### [PROBLEM]
Would you output the listing exactly, with every image omitted?

****************************************

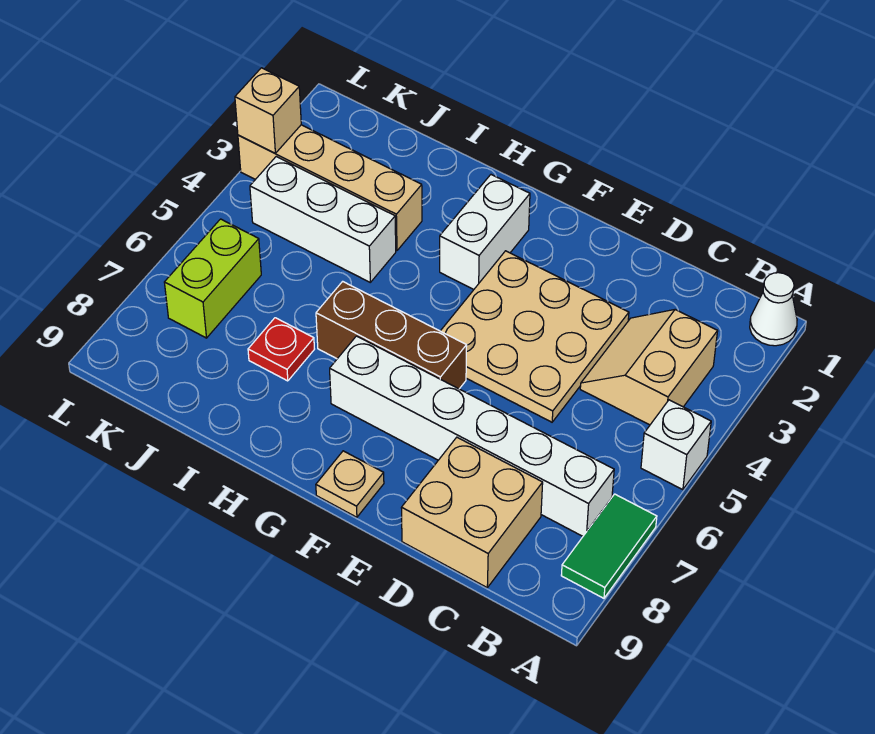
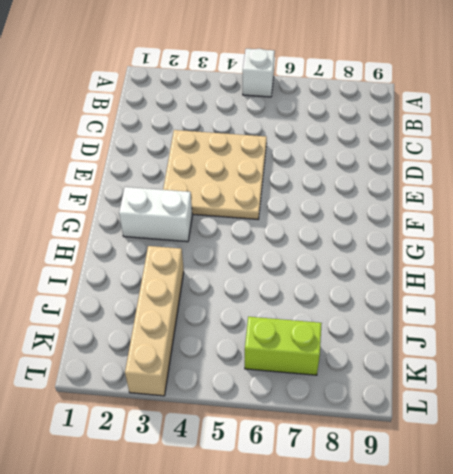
none -> white cone A1 level 1
none -> green tile A7:A8 level 1
none -> tan slope B3:C4 level 1 top B

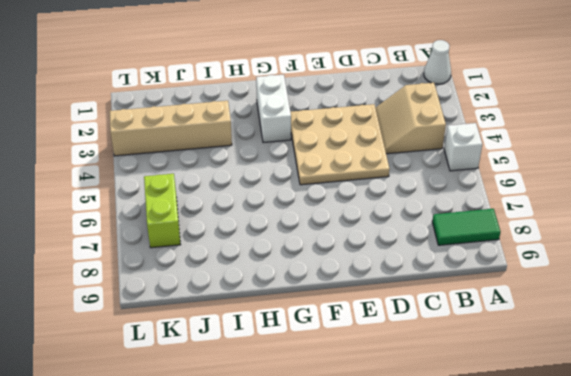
green tile A8:B8 level 1 -> green tile A7:A8 level 1
none -> white brick B7:G7 level 1
none -> tan brick C8:D9 level 1
none -> brown brick F6:H6 level 1

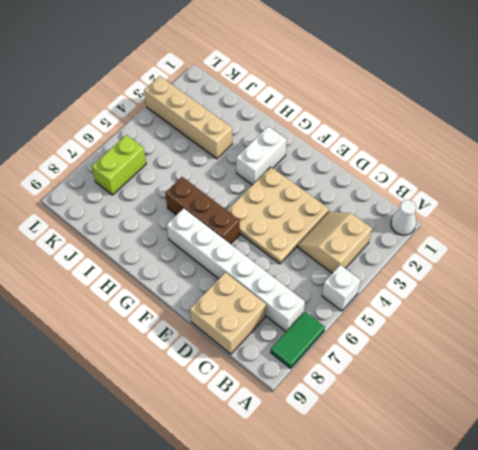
none -> tan plate F9 level 1
none -> white brick I4:K4 level 1
none -> red plate I7 level 1

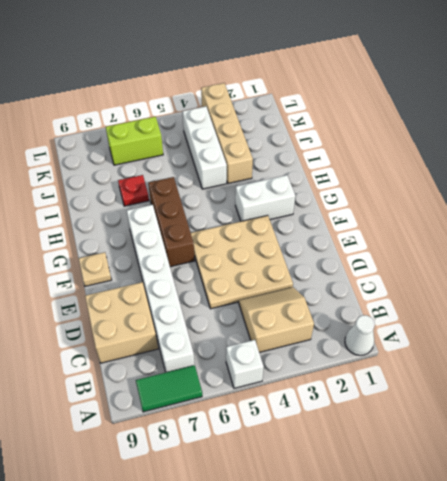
none -> tan brick L3 level 2

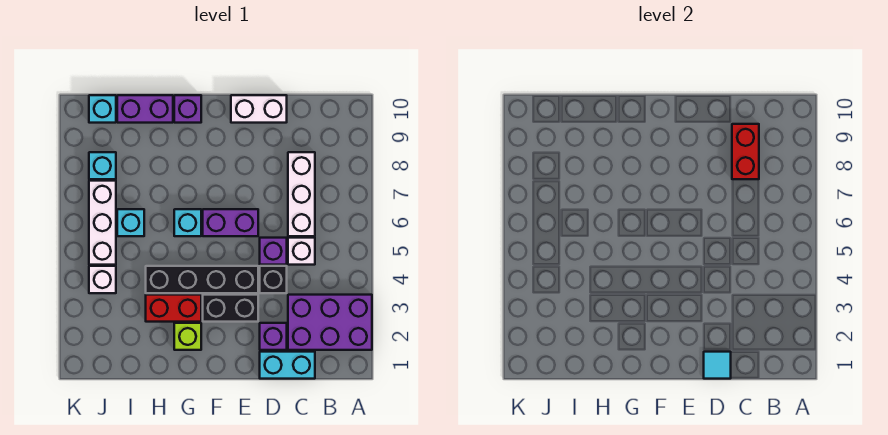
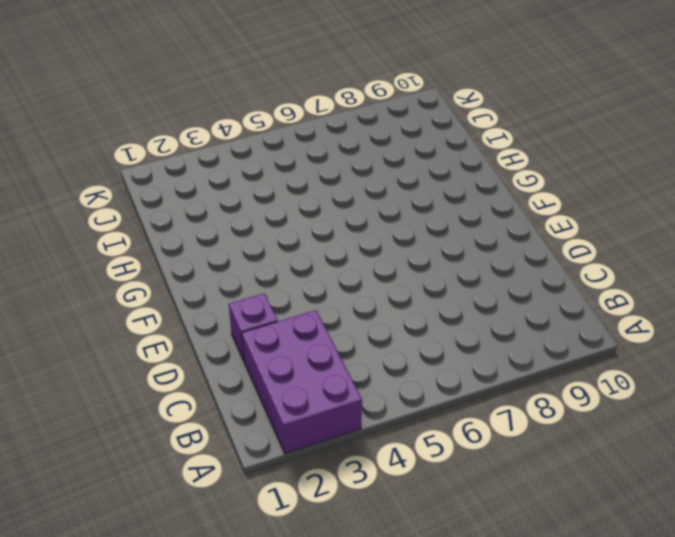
none -> cyan brick C1:D1 level 1
none -> white brick C5 level 1
none -> white brick C6:C8 level 1

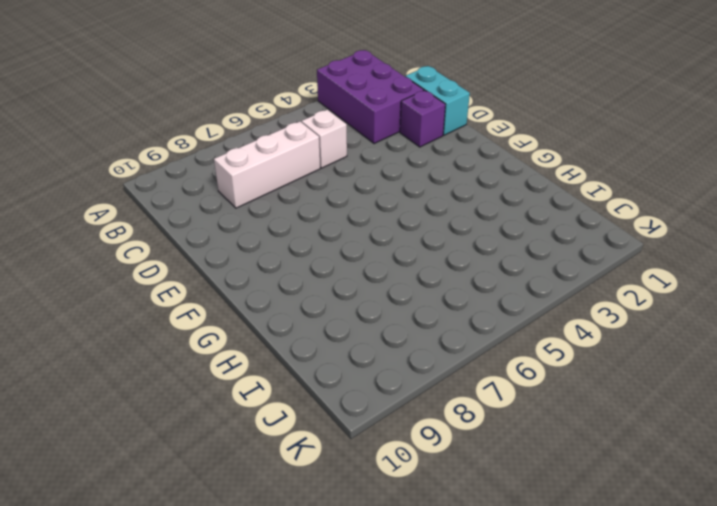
none -> black brick D4 level 1
none -> purple brick D5 level 1
none -> white brick D10:E10 level 1

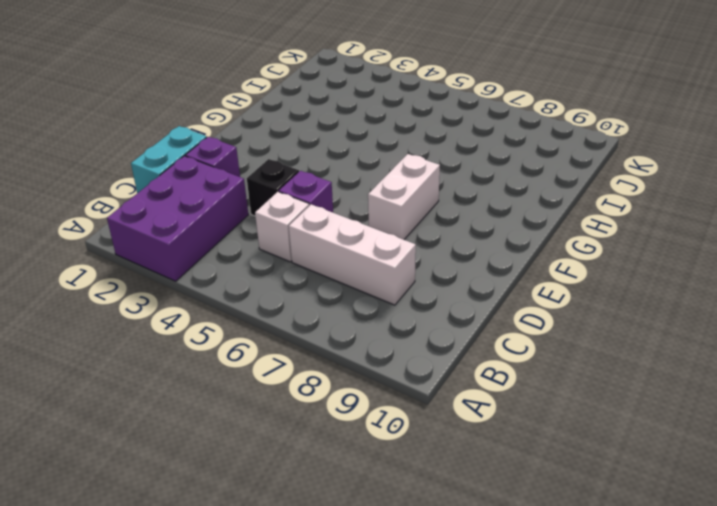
white brick E7:F7 level 1 -> white brick D10:E10 level 1
none -> black brick E3:F3 level 1
none -> black brick E4:H4 level 1
none -> purple brick E6:F6 level 1

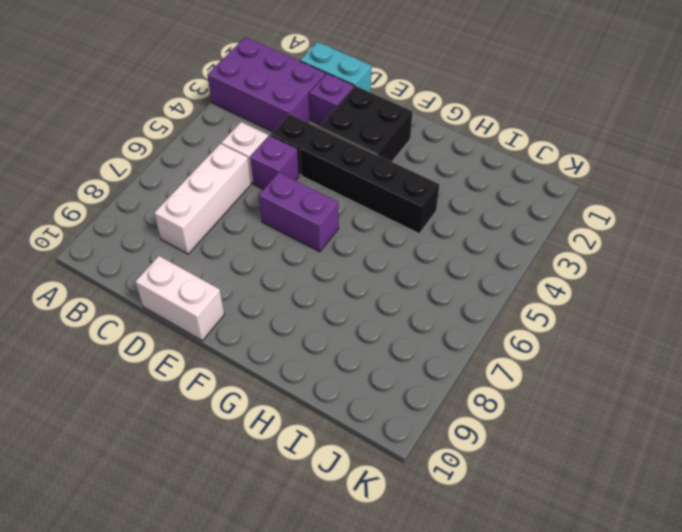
black brick E2:F3 level 1 -> black brick E3:F3 level 1
none -> lime brick G2 level 1
none -> red brick G3:H3 level 1
none -> cyan brick G6 level 1

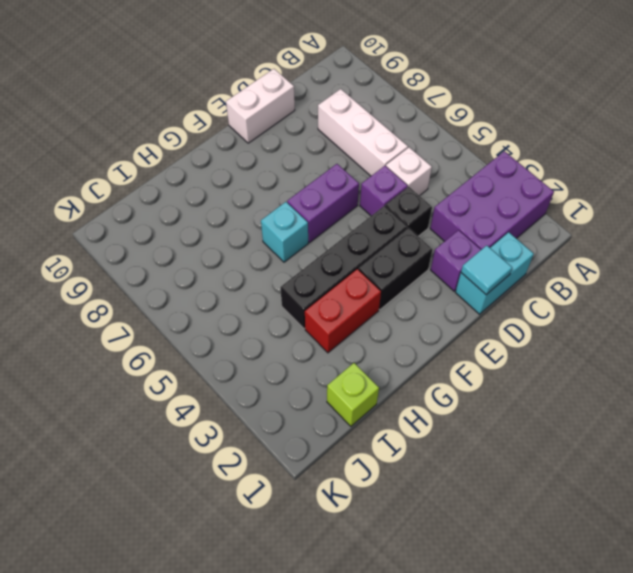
lime brick I1 level 1 -> lime brick G2 level 1
none -> purple brick G10 level 1
none -> purple brick H10:I10 level 1
none -> cyan brick I6 level 1

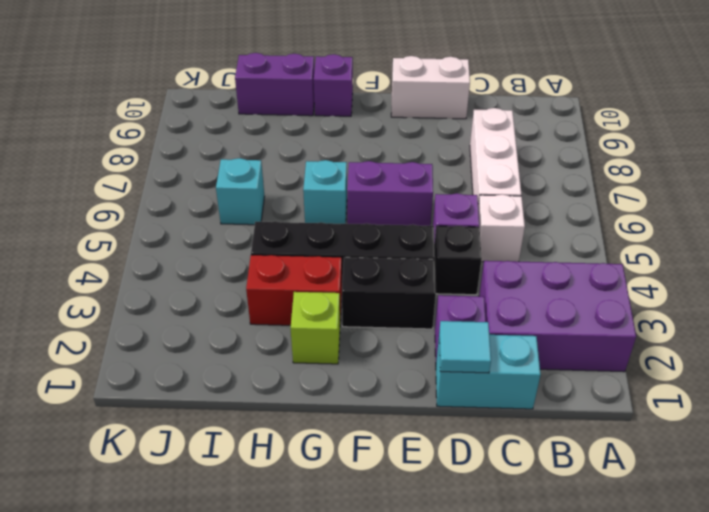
none -> white brick J4 level 1
none -> white brick J5:J7 level 1
none -> cyan brick J8 level 1

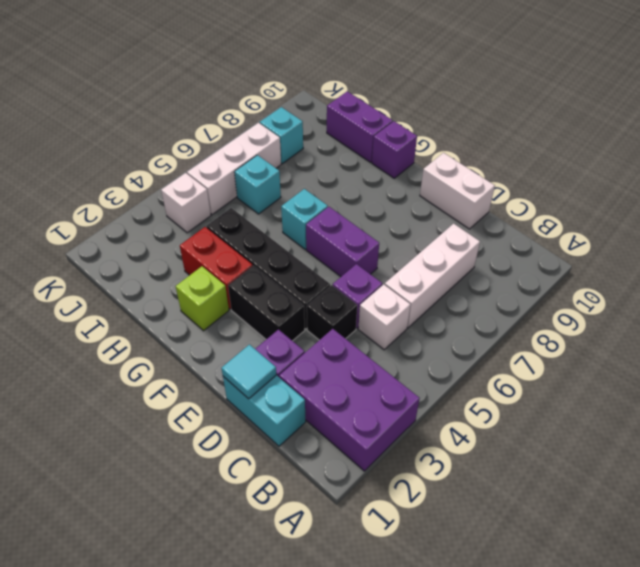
none -> cyan brick J10 level 1
none -> red brick C8:C9 level 2

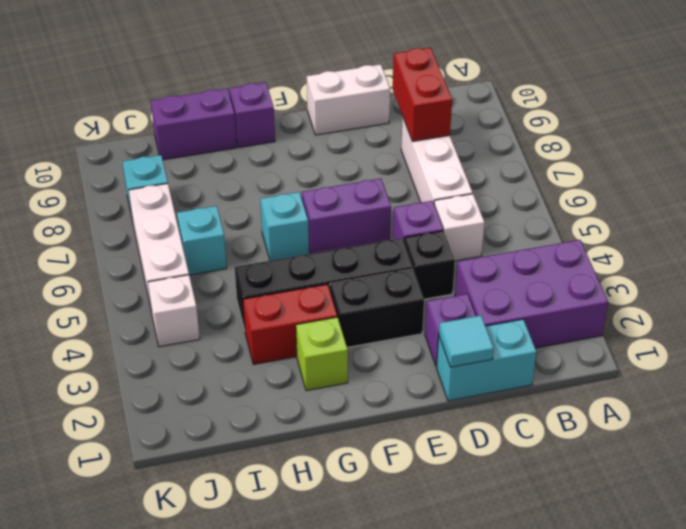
none -> cyan brick J10 level 1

****************************************

### [TASK OUTPUT]
none -> white cone A1 level 1
none -> green tile A7:A8 level 1
none -> tan slope B3:C4 level 1 top B

green tile A8:B8 level 1 -> green tile A7:A8 level 1
none -> white brick B7:G7 level 1
none -> tan brick C8:D9 level 1
none -> brown brick F6:H6 level 1

none -> tan plate F9 level 1
none -> white brick I4:K4 level 1
none -> red plate I7 level 1

none -> tan brick L3 level 2

none -> cyan brick C1:D1 level 1
none -> white brick C5 level 1
none -> white brick C6:C8 level 1

none -> black brick D4 level 1
none -> purple brick D5 level 1
none -> white brick D10:E10 level 1

white brick E7:F7 level 1 -> white brick D10:E10 level 1
none -> black brick E3:F3 level 1
none -> black brick E4:H4 level 1
none -> purple brick E6:F6 level 1

black brick E2:F3 level 1 -> black brick E3:F3 level 1
none -> lime brick G2 level 1
none -> red brick G3:H3 level 1
none -> cyan brick G6 level 1

lime brick I1 level 1 -> lime brick G2 level 1
none -> purple brick G10 level 1
none -> purple brick H10:I10 level 1
none -> cyan brick I6 level 1

none -> white brick J4 level 1
none -> white brick J5:J7 level 1
none -> cyan brick J8 level 1

none -> cyan brick J10 level 1
none -> red brick C8:C9 level 2

none -> cyan brick J10 level 1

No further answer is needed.